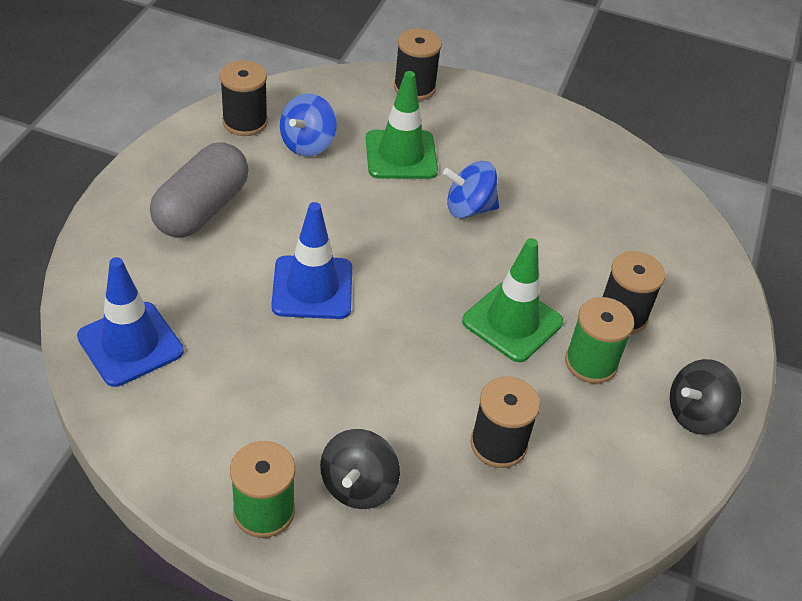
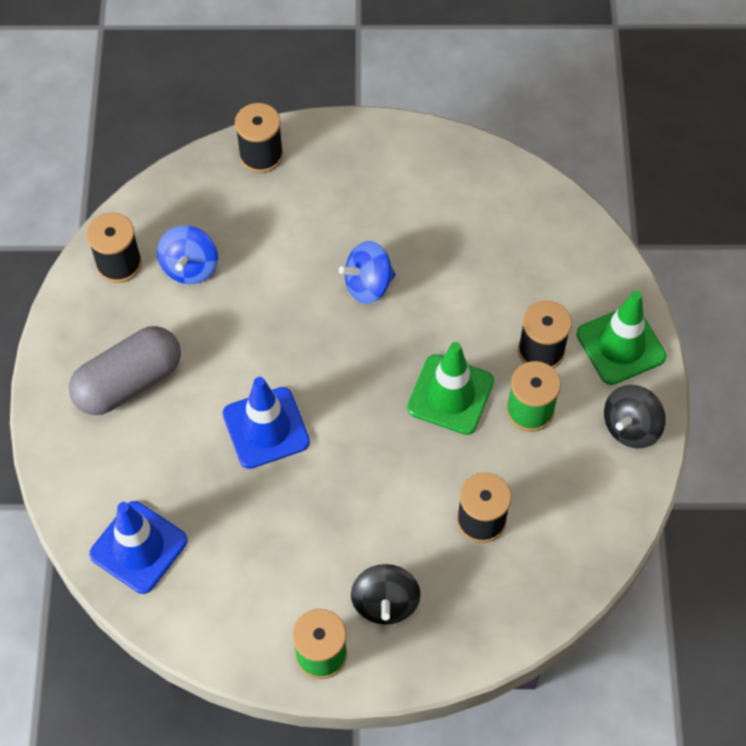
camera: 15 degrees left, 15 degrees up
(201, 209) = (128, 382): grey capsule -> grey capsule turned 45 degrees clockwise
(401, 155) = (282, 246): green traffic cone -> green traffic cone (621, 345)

* * *

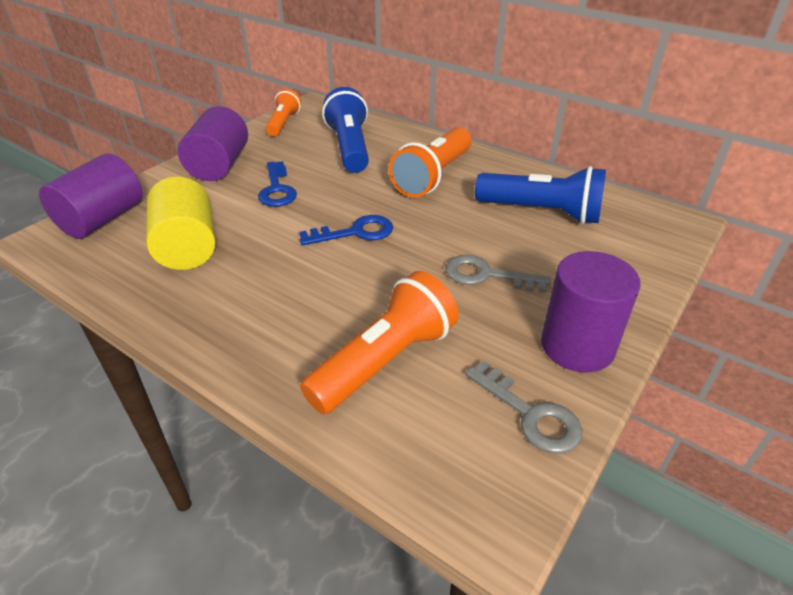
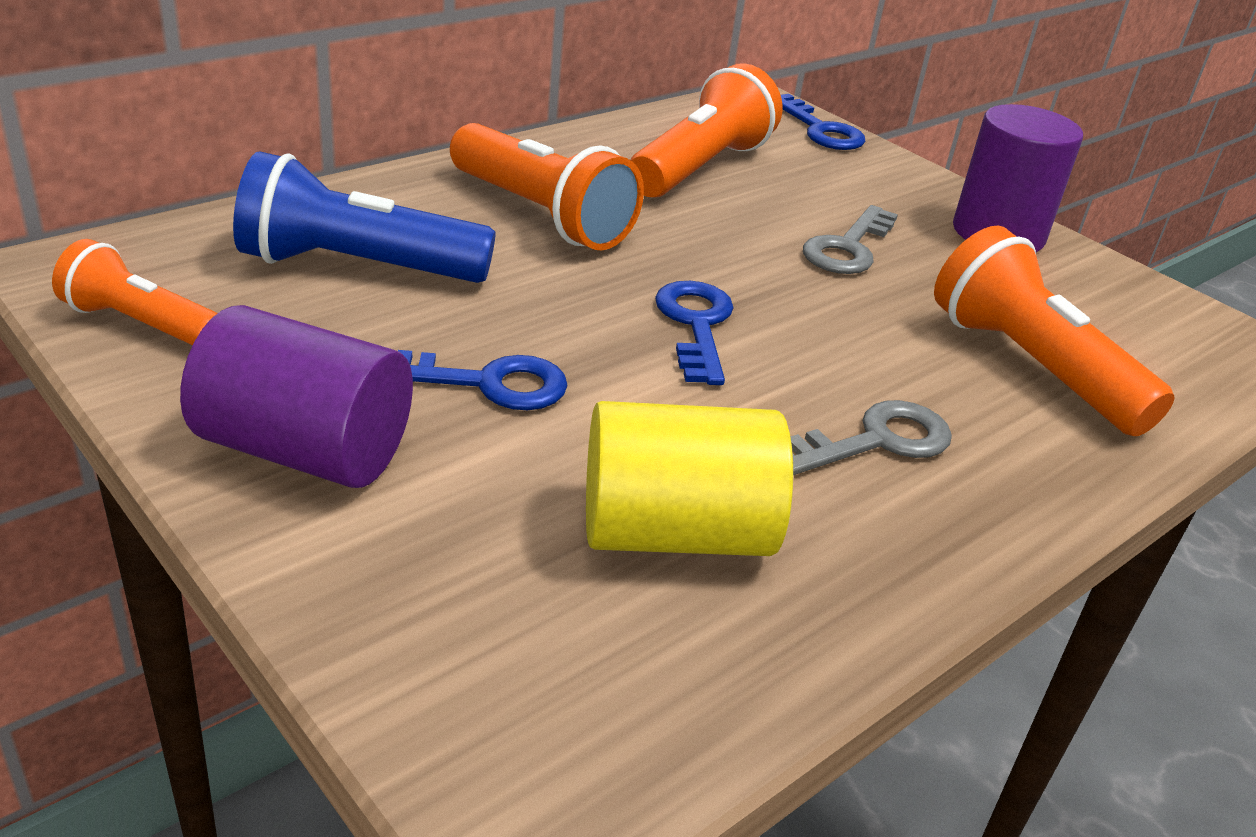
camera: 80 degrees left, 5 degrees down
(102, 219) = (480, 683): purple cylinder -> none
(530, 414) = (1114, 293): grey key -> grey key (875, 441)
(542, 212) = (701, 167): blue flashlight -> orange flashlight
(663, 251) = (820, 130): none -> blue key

■ Your instructions ■
Only one part of the material above is to be transcribed, namely the lines starting with the line that has "(530, 414) = (1114, 293): grey" and going on through the line that has "(663, 251) = (820, 130): none -> blue key", exactly as they stand.

■ Solved exercise ■
(530, 414) = (1114, 293): grey key -> grey key (875, 441)
(542, 212) = (701, 167): blue flashlight -> orange flashlight
(663, 251) = (820, 130): none -> blue key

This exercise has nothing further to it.